Assignment -
Report every line of the records beneath this task that holds the string "none".

----

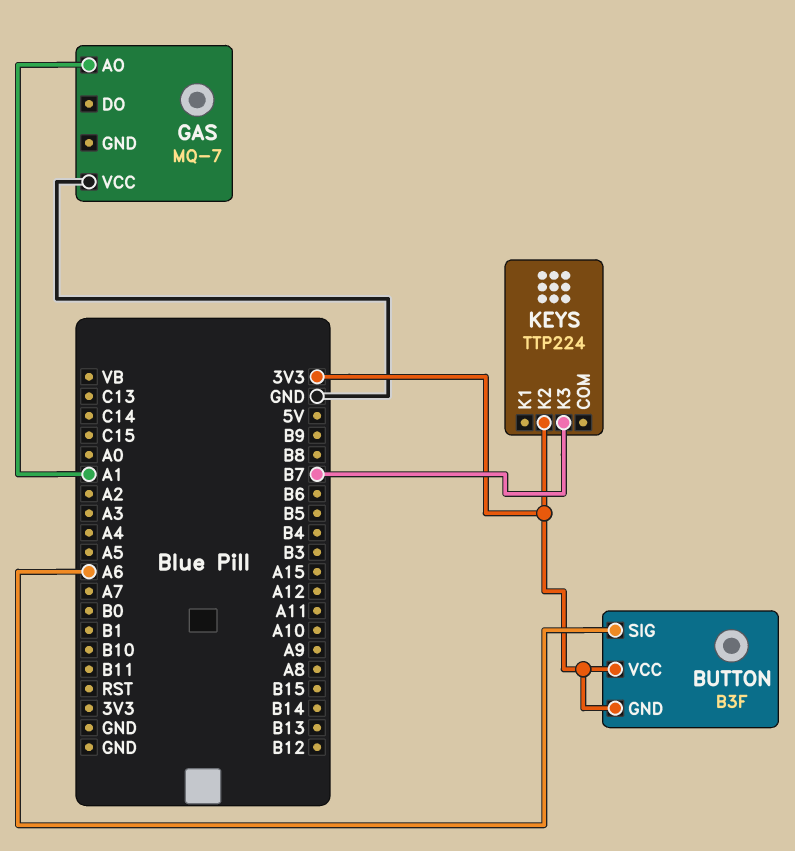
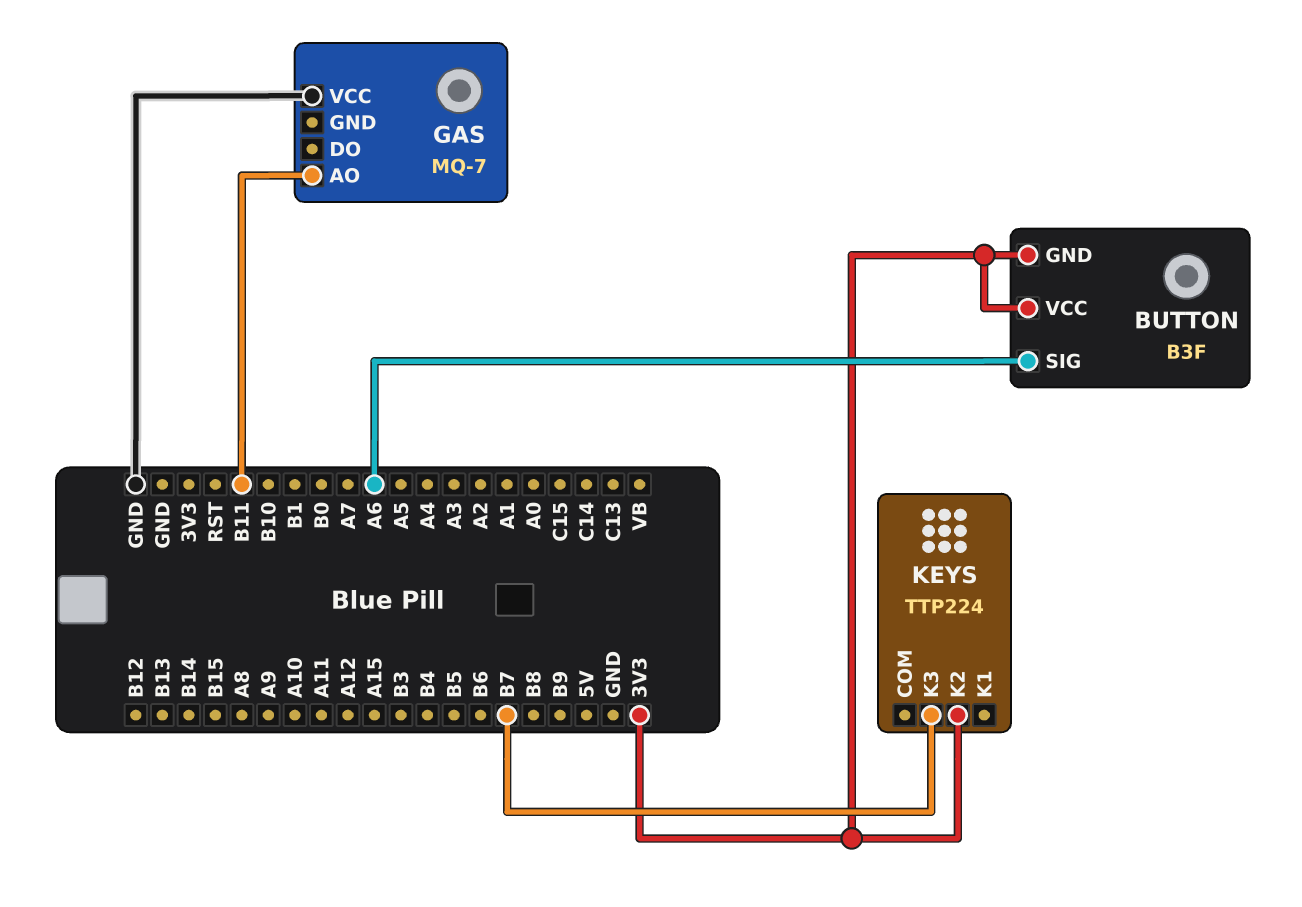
GAS pin AO: A1 -> B11

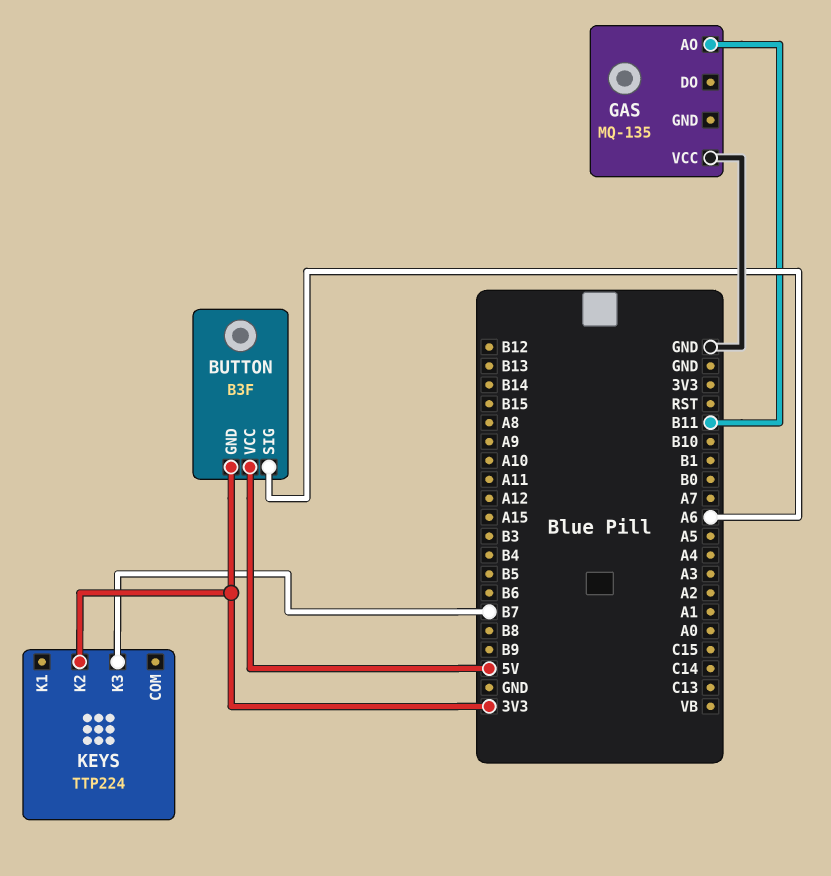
BUTTON pin VCC: 3V3 -> 5V
GAS: MQ-7 -> MQ-135

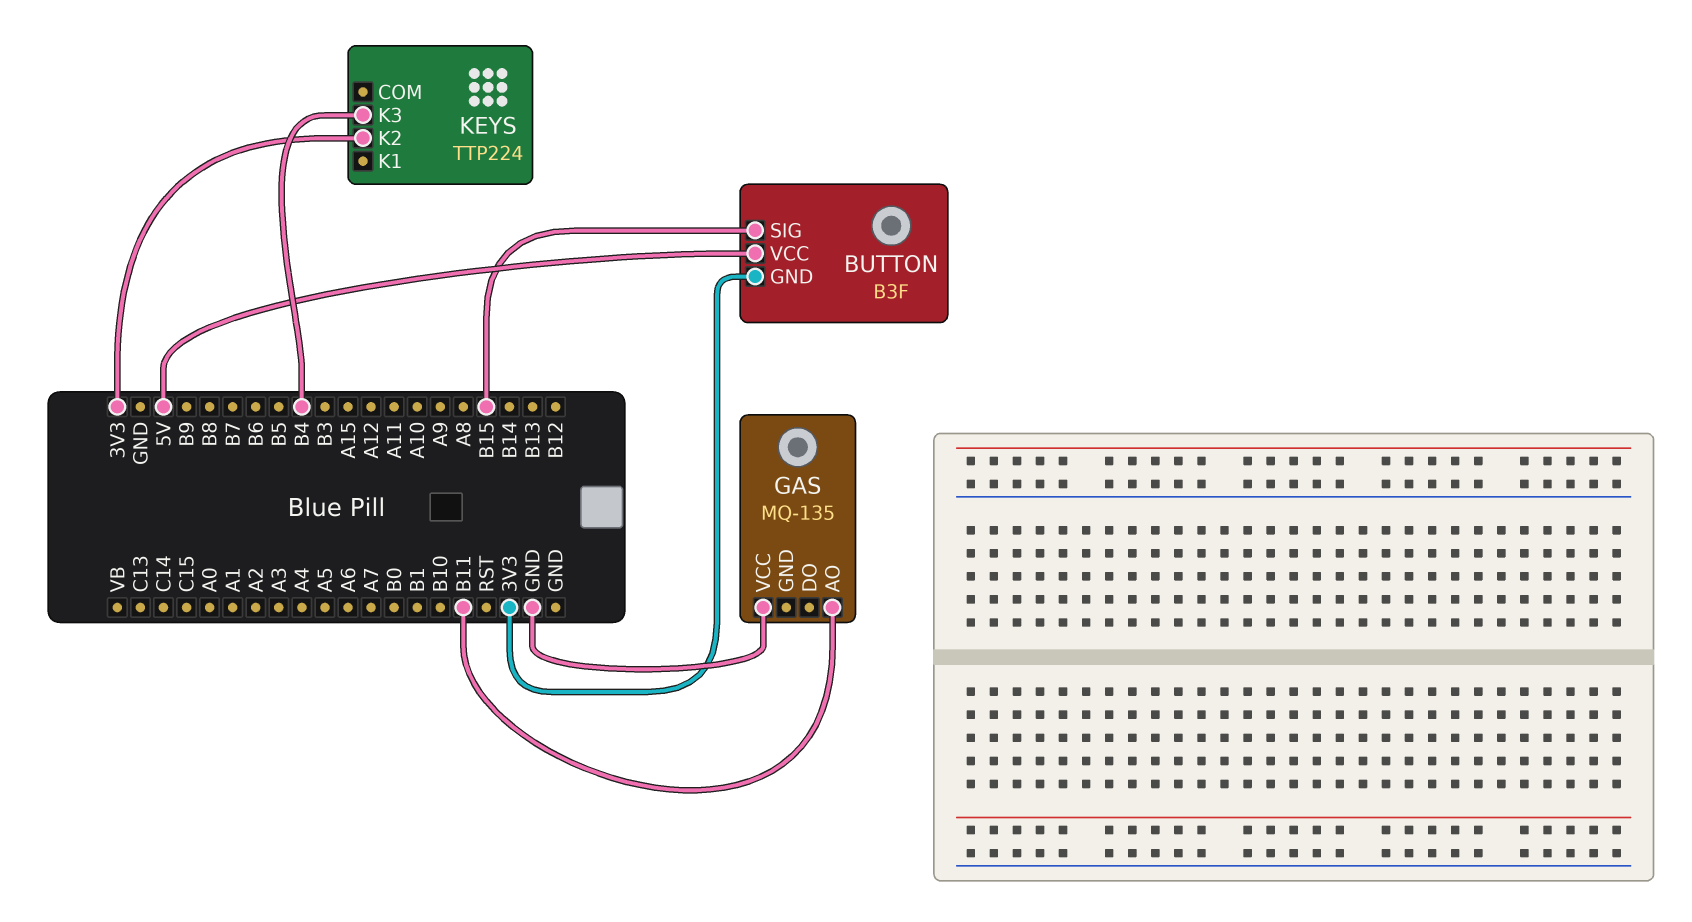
BUTTON pin SIG: A6 -> B15
KEYS pin K3: B7 -> B4

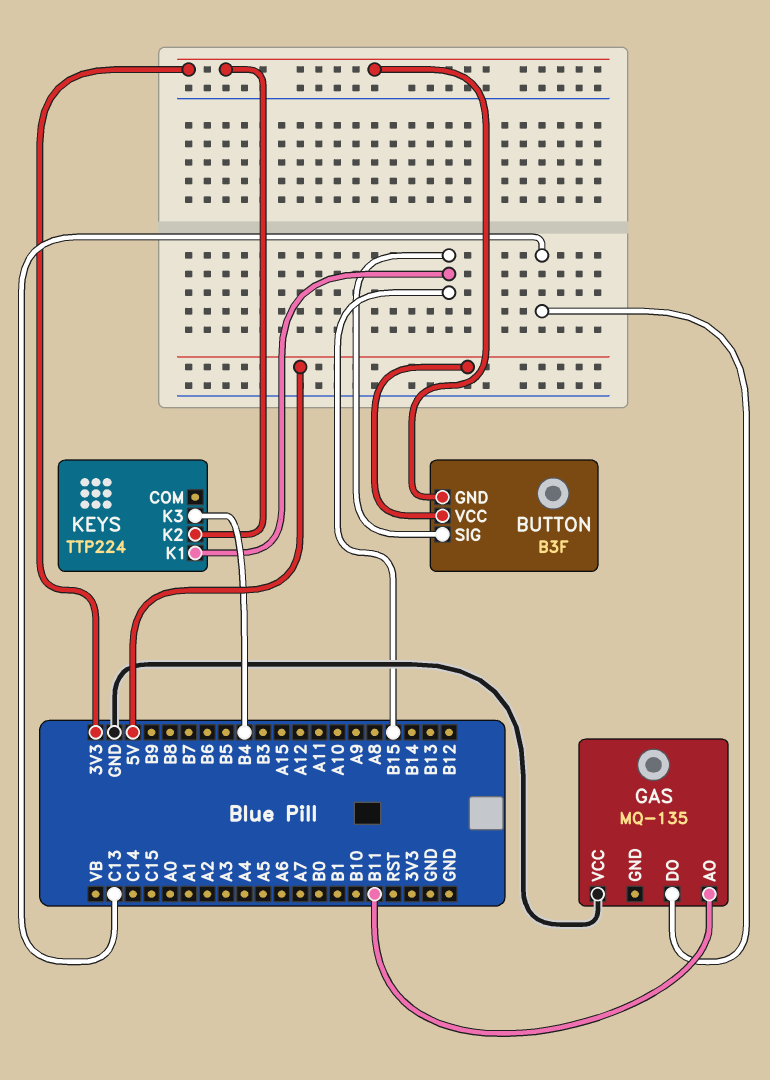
GAS pin DO: none -> C13
KEYS pin K1: none -> B15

----

Task response -
GAS pin DO: none -> C13
KEYS pin K1: none -> B15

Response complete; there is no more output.